Could all of the entries be written out exactly, with any pictures omitted?

* _The data_:

----

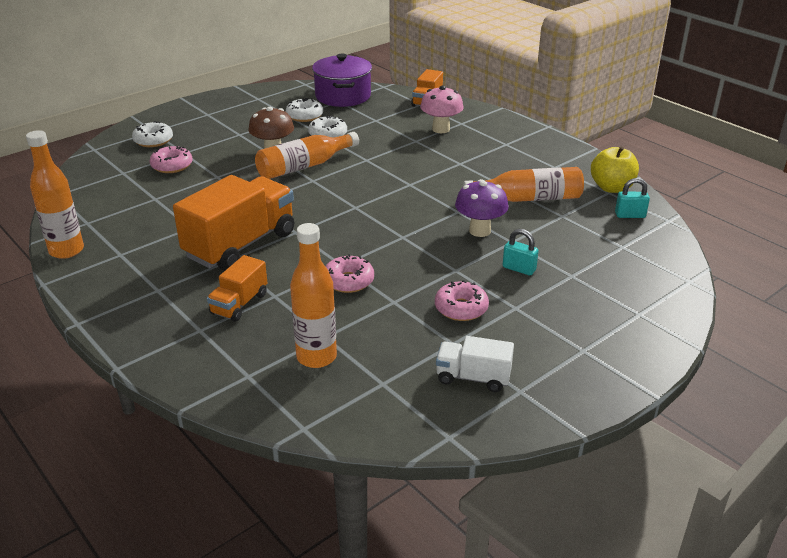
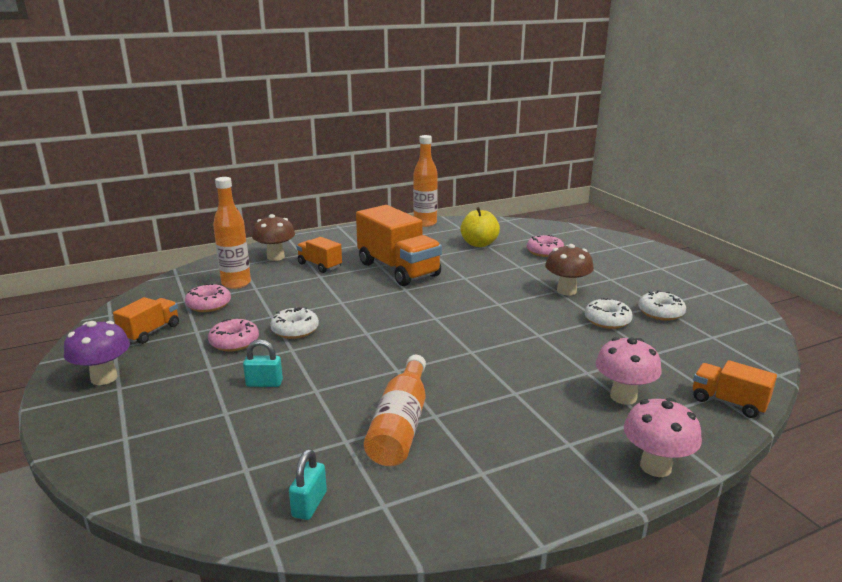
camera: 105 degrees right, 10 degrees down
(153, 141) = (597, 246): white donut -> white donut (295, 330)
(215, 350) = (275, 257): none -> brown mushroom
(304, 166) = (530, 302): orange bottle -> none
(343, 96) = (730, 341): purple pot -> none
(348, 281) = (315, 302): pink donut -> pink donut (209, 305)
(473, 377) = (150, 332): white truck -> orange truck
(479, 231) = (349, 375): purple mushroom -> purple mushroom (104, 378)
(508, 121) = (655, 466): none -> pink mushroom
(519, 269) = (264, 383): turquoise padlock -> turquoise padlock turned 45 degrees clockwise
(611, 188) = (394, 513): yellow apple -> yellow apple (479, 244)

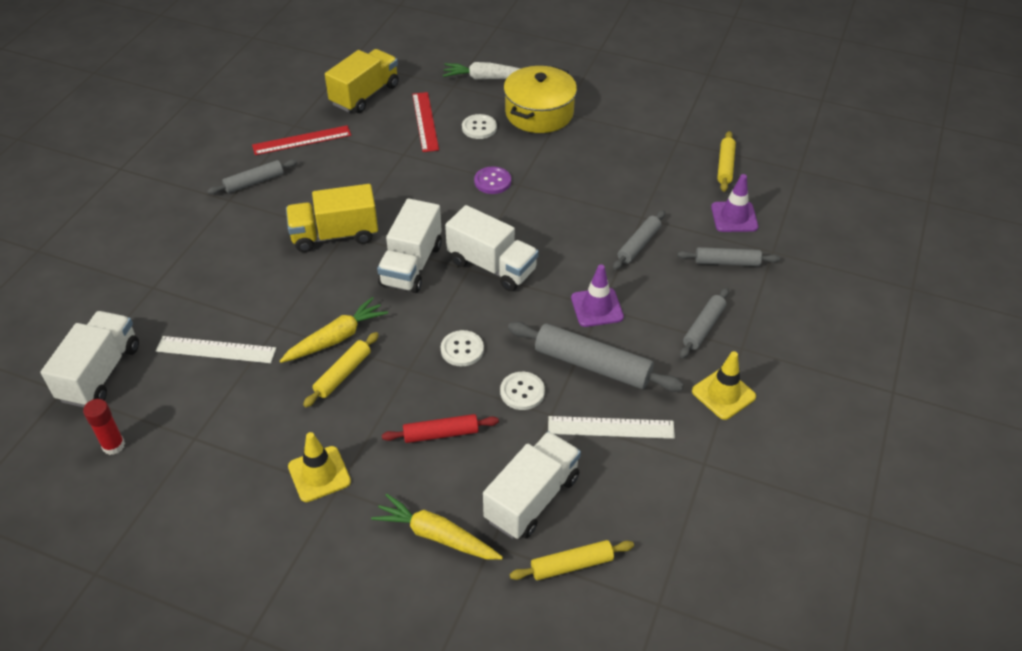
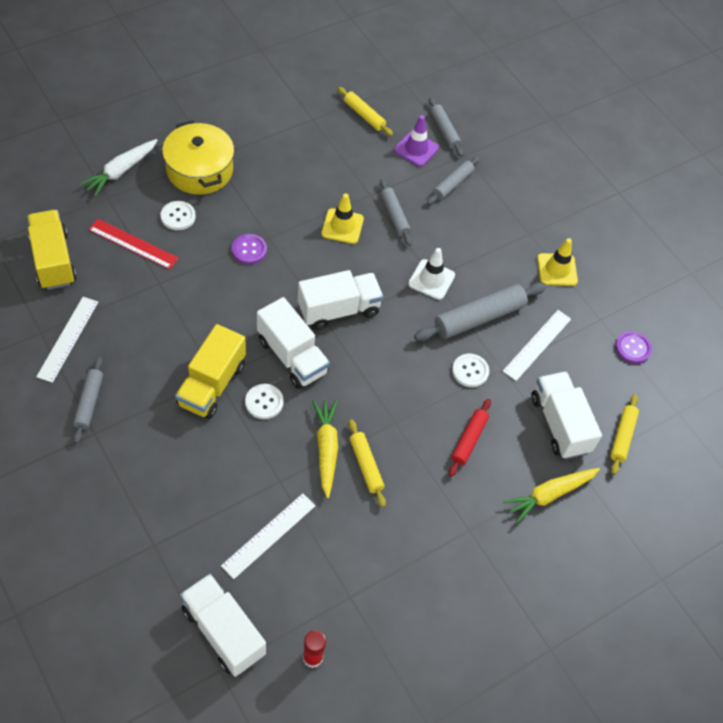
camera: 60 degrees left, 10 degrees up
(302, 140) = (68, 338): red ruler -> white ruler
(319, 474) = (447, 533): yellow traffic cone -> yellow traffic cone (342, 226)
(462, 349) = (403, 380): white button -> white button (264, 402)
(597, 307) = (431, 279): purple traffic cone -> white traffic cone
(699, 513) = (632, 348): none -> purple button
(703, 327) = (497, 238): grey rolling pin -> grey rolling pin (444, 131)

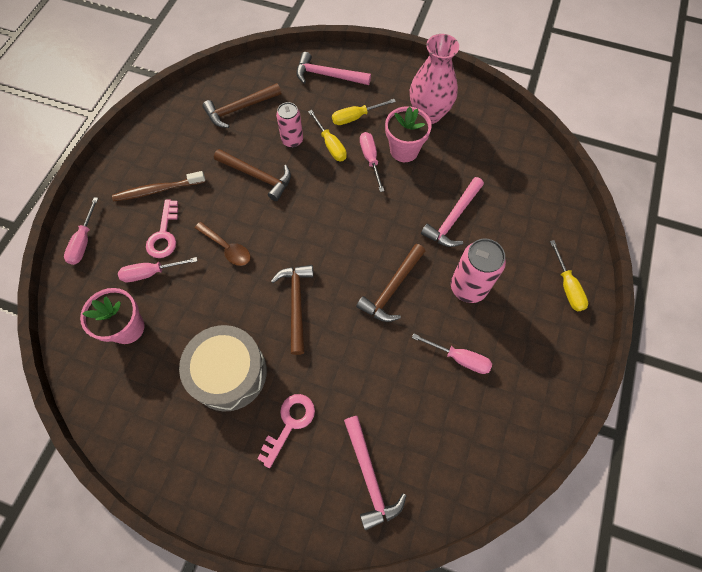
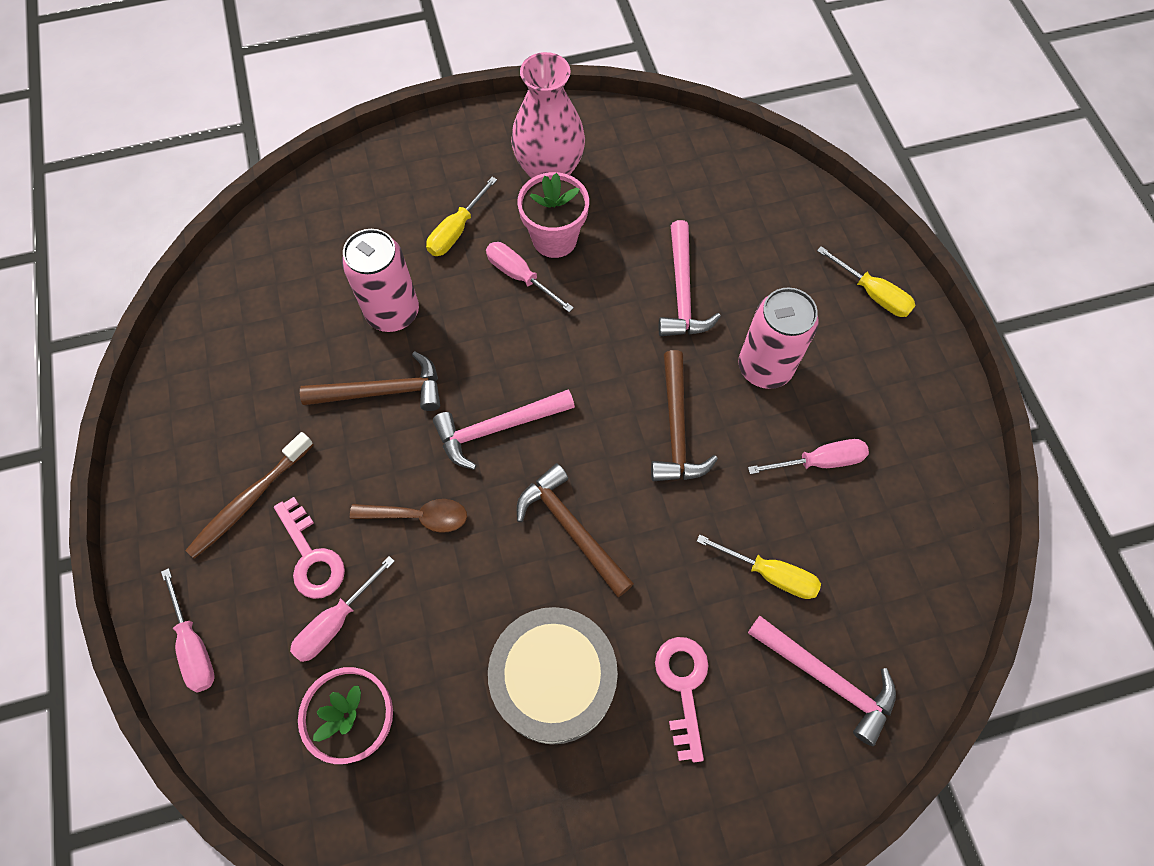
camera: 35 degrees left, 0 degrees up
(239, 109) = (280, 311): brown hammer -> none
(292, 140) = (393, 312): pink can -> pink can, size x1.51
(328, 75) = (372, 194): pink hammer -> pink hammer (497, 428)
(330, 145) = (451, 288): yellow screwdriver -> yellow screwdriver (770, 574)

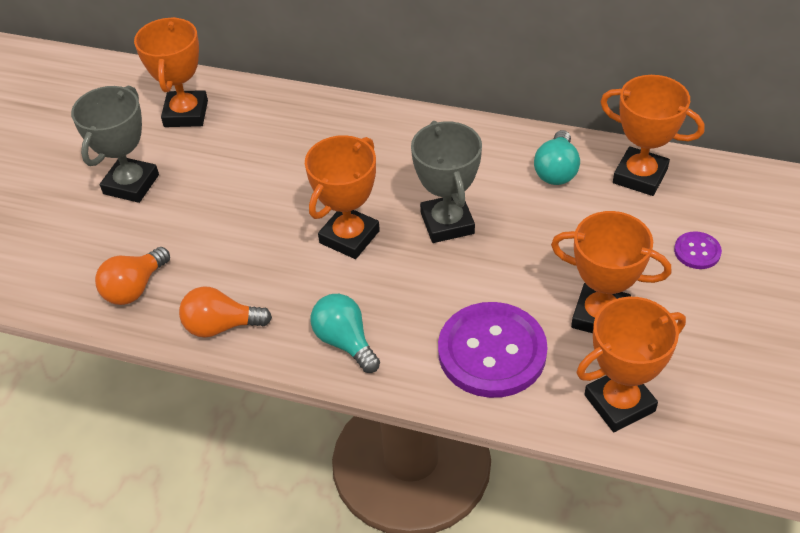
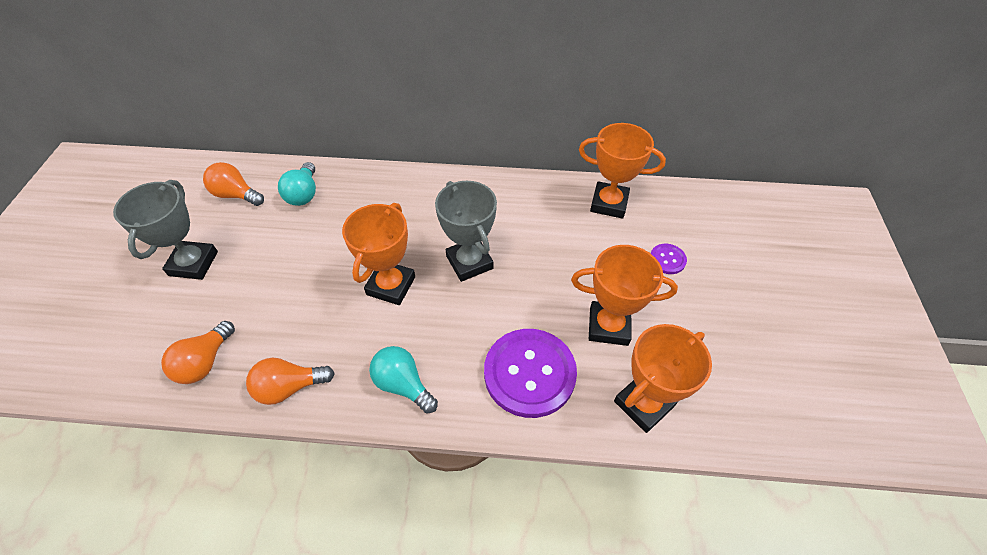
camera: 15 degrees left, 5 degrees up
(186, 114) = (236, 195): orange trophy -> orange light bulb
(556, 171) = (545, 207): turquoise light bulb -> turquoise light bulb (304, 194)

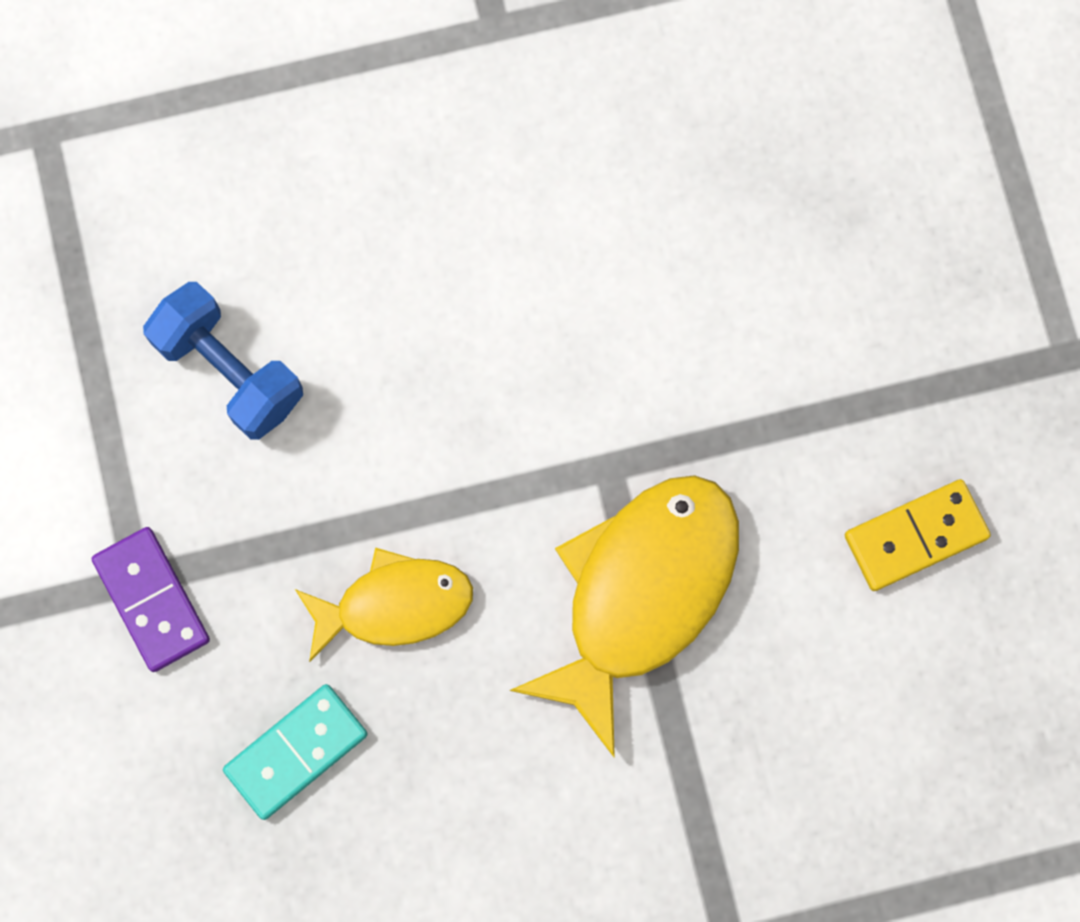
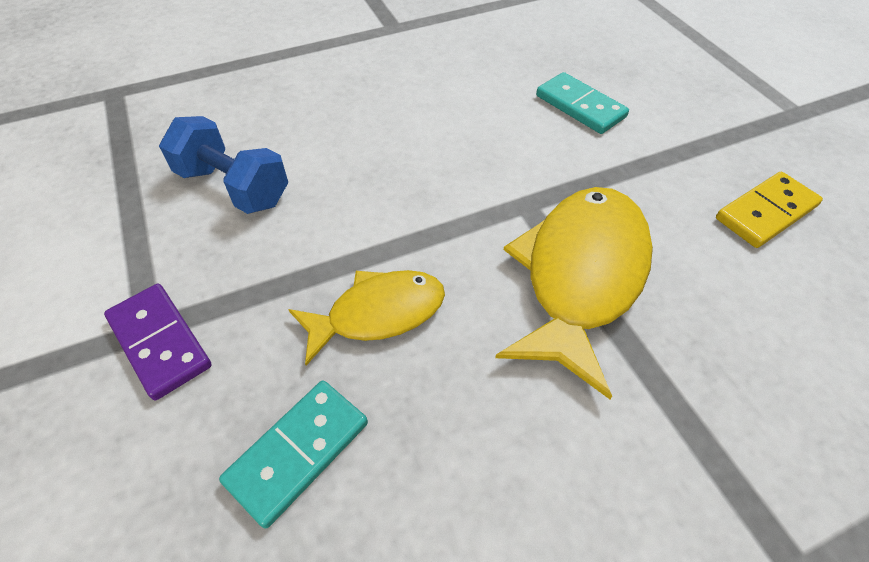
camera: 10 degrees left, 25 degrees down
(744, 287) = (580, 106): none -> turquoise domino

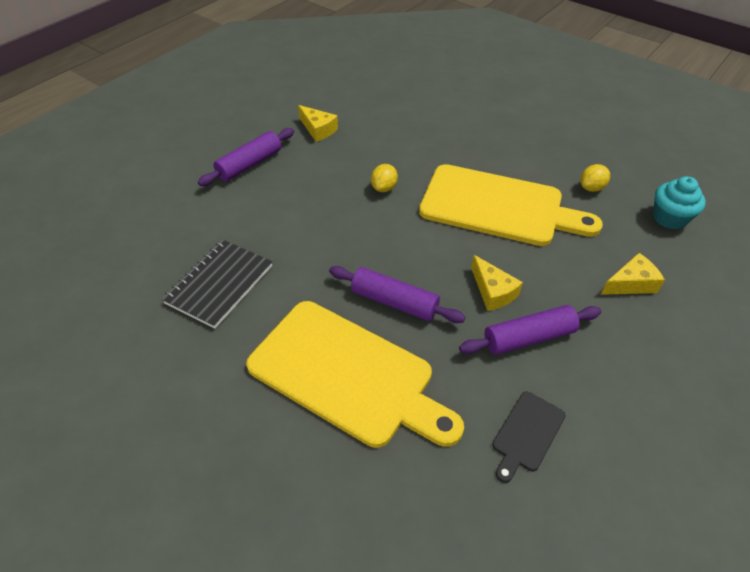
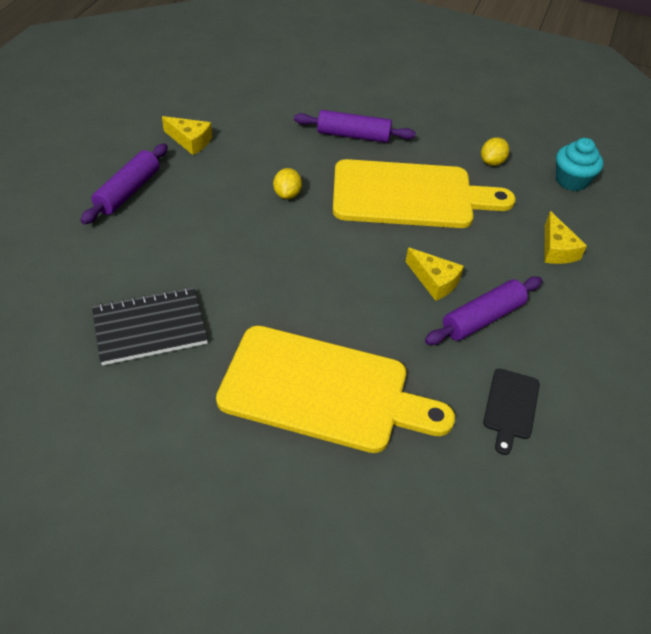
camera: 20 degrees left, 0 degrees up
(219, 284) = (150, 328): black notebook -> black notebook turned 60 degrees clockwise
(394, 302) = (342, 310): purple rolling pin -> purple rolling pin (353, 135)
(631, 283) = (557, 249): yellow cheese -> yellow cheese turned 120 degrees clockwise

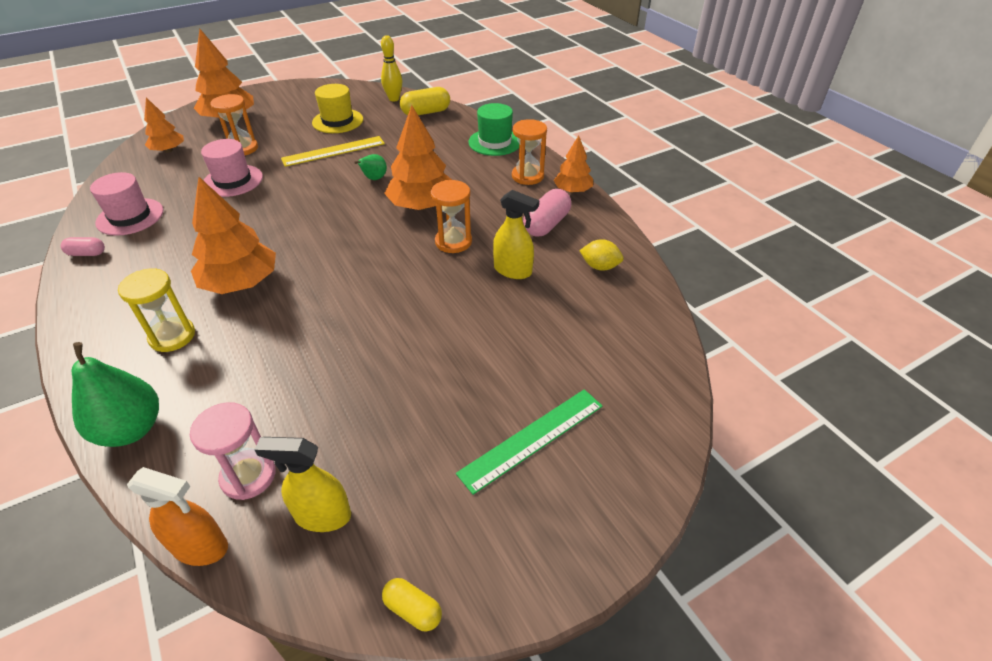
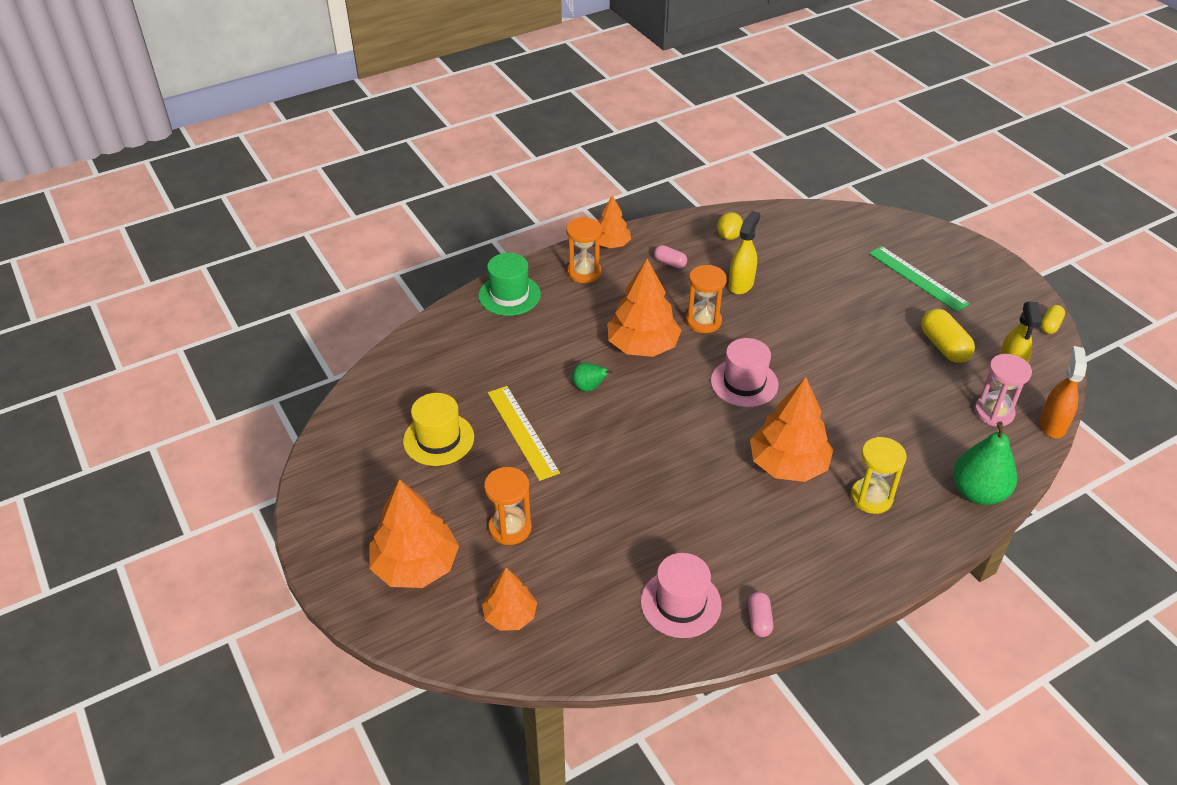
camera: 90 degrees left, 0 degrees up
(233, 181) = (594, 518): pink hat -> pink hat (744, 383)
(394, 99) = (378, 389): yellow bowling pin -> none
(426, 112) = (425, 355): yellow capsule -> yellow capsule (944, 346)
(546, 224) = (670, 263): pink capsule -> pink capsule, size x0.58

----

* _Reply_:
camera: 105 degrees right, 10 degrees down
(153, 141) = (597, 246): white donut -> white donut (295, 330)
(215, 350) = (275, 257): none -> brown mushroom
(304, 166) = (530, 302): orange bottle -> none
(343, 96) = (730, 341): purple pot -> none
(348, 281) = (315, 302): pink donut -> pink donut (209, 305)
(473, 377) = (150, 332): white truck -> orange truck
(479, 231) = (349, 375): purple mushroom -> purple mushroom (104, 378)
(508, 121) = (655, 466): none -> pink mushroom
(519, 269) = (264, 383): turquoise padlock -> turquoise padlock turned 45 degrees clockwise
(611, 188) = (394, 513): yellow apple -> yellow apple (479, 244)

camera: 60 degrees left, 10 degrees up
(302, 140) = (68, 338): red ruler -> white ruler
(319, 474) = (447, 533): yellow traffic cone -> yellow traffic cone (342, 226)
(462, 349) = (403, 380): white button -> white button (264, 402)
(597, 307) = (431, 279): purple traffic cone -> white traffic cone
(699, 513) = (632, 348): none -> purple button
(703, 327) = (497, 238): grey rolling pin -> grey rolling pin (444, 131)

camera: 35 degrees left, 0 degrees up
(239, 109) = (280, 311): brown hammer -> none
(292, 140) = (393, 312): pink can -> pink can, size x1.51
(328, 75) = (372, 194): pink hammer -> pink hammer (497, 428)
(330, 145) = (451, 288): yellow screwdriver -> yellow screwdriver (770, 574)

camera: 15 degrees left, 5 degrees up
(186, 114) = (236, 195): orange trophy -> orange light bulb
(556, 171) = (545, 207): turquoise light bulb -> turquoise light bulb (304, 194)

camera: 10 degrees left, 25 degrees down
(744, 287) = (580, 106): none -> turquoise domino

camera: 20 degrees left, 0 degrees up
(219, 284) = (150, 328): black notebook -> black notebook turned 60 degrees clockwise
(394, 302) = (342, 310): purple rolling pin -> purple rolling pin (353, 135)
(631, 283) = (557, 249): yellow cheese -> yellow cheese turned 120 degrees clockwise

camera: 90 degrees left, 0 degrees up
(233, 181) = (594, 518): pink hat -> pink hat (744, 383)
(394, 99) = (378, 389): yellow bowling pin -> none
(426, 112) = (425, 355): yellow capsule -> yellow capsule (944, 346)
(546, 224) = (670, 263): pink capsule -> pink capsule, size x0.58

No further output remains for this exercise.